> Work order:
From the entries below, transcribe exactly the lines between the line holding "(625, 161) = (570, 370): red" and the line holding "(315, 99) = (219, 148): none -> red scissors", inclusive; skip all other lines.

:: Source material ::

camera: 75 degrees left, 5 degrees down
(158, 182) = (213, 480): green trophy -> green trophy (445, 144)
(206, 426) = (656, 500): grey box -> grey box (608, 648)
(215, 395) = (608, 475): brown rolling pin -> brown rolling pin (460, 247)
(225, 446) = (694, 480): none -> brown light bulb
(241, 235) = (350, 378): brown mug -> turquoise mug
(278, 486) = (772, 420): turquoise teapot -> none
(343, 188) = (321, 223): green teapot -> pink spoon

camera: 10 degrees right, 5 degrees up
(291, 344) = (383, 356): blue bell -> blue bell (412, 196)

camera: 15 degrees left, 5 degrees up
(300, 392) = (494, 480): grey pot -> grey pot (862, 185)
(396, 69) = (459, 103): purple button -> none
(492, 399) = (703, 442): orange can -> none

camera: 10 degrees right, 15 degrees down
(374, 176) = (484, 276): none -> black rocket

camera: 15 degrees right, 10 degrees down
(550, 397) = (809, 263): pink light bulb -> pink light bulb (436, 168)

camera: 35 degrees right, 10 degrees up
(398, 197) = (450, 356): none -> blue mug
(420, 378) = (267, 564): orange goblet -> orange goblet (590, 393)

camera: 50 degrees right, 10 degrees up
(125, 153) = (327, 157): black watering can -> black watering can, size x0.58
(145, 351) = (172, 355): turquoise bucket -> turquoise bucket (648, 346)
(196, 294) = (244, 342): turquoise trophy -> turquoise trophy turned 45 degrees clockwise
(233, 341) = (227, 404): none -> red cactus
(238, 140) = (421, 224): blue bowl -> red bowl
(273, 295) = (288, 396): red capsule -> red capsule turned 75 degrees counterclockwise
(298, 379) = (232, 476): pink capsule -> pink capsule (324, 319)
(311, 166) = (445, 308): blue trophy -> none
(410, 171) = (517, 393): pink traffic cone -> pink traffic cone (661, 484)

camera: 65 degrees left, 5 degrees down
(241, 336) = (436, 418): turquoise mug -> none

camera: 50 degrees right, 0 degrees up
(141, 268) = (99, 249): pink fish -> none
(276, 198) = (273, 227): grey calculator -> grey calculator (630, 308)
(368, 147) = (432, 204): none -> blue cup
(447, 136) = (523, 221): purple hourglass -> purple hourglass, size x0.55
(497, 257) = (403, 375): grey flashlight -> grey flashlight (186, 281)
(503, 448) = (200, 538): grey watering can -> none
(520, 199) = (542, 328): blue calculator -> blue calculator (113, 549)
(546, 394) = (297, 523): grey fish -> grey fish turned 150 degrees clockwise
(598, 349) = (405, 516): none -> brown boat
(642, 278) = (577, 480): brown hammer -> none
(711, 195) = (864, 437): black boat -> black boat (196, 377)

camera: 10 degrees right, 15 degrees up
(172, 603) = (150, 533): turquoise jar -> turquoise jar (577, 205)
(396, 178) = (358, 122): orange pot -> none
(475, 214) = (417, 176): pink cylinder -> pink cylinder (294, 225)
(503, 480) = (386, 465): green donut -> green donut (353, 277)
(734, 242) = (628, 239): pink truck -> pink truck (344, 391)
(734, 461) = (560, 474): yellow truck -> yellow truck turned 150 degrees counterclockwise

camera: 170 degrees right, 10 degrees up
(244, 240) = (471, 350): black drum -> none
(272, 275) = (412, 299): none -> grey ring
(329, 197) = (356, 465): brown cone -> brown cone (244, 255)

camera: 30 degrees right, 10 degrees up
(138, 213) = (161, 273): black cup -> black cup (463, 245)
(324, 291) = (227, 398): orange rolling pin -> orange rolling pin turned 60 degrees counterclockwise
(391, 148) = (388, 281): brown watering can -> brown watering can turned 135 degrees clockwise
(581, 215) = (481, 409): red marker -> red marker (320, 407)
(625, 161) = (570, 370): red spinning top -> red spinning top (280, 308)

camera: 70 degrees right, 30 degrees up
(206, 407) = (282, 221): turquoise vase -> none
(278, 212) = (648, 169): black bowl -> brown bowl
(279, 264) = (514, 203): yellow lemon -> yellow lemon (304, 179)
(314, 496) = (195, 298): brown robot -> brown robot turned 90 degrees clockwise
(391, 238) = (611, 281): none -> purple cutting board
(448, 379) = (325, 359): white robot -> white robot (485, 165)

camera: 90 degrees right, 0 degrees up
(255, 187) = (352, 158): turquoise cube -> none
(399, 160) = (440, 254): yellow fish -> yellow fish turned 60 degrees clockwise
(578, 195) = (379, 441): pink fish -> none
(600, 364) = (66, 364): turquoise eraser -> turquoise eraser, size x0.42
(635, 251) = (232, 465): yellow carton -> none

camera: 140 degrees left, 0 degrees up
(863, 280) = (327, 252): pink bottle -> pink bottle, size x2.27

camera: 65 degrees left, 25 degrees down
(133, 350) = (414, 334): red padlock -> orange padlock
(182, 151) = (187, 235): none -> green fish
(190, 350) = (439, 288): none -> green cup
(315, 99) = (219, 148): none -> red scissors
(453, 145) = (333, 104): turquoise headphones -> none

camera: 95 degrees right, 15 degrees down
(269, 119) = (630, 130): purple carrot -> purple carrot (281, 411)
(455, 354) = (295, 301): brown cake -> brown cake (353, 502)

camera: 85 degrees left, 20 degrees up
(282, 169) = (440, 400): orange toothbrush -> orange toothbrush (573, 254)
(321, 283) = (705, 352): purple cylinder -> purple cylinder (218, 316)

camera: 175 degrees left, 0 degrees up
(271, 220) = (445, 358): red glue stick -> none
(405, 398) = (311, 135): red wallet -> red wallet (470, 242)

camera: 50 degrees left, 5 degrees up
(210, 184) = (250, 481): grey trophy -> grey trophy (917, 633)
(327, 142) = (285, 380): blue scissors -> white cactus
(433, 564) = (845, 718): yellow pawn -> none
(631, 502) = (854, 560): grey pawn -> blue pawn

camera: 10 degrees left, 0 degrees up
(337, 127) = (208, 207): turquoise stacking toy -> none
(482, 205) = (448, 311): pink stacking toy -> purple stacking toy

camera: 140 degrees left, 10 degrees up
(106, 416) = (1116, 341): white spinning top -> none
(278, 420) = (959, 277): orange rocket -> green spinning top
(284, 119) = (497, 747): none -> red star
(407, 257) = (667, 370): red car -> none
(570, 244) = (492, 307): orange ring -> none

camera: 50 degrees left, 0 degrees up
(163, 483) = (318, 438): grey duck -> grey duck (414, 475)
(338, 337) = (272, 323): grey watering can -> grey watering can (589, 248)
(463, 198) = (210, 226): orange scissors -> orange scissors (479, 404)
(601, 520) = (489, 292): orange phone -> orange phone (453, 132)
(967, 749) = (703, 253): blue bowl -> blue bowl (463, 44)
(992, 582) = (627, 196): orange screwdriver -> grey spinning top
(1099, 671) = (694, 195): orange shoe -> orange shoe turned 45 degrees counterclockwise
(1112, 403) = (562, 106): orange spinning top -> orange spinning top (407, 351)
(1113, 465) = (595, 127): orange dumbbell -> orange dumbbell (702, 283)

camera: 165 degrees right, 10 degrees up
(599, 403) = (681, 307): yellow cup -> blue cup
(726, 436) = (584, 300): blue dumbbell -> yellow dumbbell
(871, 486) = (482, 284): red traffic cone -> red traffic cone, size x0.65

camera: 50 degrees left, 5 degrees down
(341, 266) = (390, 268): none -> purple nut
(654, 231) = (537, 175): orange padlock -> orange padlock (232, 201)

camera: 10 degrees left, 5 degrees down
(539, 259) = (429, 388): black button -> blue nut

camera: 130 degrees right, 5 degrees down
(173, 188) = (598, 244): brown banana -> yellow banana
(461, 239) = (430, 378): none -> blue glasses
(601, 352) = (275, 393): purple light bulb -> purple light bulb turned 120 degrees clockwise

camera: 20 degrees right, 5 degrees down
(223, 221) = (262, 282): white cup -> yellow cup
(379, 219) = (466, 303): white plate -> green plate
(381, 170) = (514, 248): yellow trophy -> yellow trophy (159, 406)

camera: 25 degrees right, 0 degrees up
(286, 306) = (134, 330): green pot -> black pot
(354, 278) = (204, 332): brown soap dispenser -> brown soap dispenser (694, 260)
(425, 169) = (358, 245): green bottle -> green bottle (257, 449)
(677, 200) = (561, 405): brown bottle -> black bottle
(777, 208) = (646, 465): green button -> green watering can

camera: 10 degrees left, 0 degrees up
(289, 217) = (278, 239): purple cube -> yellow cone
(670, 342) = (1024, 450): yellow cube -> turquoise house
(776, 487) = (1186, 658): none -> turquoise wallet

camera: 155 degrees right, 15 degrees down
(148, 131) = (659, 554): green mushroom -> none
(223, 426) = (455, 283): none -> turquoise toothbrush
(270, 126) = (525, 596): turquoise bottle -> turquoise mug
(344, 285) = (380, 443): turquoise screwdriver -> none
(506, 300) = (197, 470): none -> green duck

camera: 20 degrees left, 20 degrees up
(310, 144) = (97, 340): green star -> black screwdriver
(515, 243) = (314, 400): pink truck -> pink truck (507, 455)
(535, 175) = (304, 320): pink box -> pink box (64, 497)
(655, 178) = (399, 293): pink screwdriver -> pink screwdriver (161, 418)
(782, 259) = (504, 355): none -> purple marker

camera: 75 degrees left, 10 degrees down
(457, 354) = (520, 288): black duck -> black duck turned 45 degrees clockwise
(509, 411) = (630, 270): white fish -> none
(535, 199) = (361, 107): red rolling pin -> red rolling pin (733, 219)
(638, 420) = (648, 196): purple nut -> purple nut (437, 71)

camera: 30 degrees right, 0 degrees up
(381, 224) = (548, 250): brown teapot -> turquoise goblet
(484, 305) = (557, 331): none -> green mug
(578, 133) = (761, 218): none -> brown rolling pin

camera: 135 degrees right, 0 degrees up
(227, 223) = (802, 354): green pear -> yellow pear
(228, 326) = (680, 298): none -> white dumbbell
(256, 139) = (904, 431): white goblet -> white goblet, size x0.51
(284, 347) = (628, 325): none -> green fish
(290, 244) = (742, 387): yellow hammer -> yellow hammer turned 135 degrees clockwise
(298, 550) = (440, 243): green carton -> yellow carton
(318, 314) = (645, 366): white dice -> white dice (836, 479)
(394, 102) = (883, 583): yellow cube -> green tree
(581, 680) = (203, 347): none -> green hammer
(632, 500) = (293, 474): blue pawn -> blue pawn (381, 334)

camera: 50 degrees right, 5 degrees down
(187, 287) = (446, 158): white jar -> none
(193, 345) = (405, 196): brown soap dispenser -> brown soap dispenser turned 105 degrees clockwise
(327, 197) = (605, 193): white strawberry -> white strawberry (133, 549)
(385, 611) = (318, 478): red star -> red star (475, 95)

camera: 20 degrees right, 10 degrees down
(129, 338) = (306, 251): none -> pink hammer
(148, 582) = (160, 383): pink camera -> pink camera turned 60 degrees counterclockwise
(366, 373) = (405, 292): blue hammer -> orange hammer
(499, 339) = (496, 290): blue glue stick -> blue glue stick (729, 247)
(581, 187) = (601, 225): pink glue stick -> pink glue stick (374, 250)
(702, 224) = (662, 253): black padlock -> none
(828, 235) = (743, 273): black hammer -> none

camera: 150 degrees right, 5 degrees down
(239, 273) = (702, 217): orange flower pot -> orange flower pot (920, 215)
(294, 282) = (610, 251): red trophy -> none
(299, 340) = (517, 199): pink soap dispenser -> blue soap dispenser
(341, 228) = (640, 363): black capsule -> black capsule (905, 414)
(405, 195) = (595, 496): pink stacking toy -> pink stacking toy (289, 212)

:::

> Result of this task:
(625, 161) = (570, 370): red spinning top -> red spinning top (280, 308)

camera: 70 degrees right, 30 degrees up
(206, 407) = (282, 221): turquoise vase -> none
(278, 212) = (648, 169): black bowl -> brown bowl
(279, 264) = (514, 203): yellow lemon -> yellow lemon (304, 179)
(314, 496) = (195, 298): brown robot -> brown robot turned 90 degrees clockwise
(391, 238) = (611, 281): none -> purple cutting board
(448, 379) = (325, 359): white robot -> white robot (485, 165)

camera: 90 degrees right, 0 degrees up
(255, 187) = (352, 158): turquoise cube -> none
(399, 160) = (440, 254): yellow fish -> yellow fish turned 60 degrees clockwise
(578, 195) = (379, 441): pink fish -> none
(600, 364) = (66, 364): turquoise eraser -> turquoise eraser, size x0.42
(635, 251) = (232, 465): yellow carton -> none

camera: 140 degrees left, 0 degrees up
(863, 280) = (327, 252): pink bottle -> pink bottle, size x2.27

camera: 65 degrees left, 25 degrees down
(133, 350) = (414, 334): red padlock -> orange padlock
(182, 151) = (187, 235): none -> green fish
(190, 350) = (439, 288): none -> green cup
(315, 99) = (219, 148): none -> red scissors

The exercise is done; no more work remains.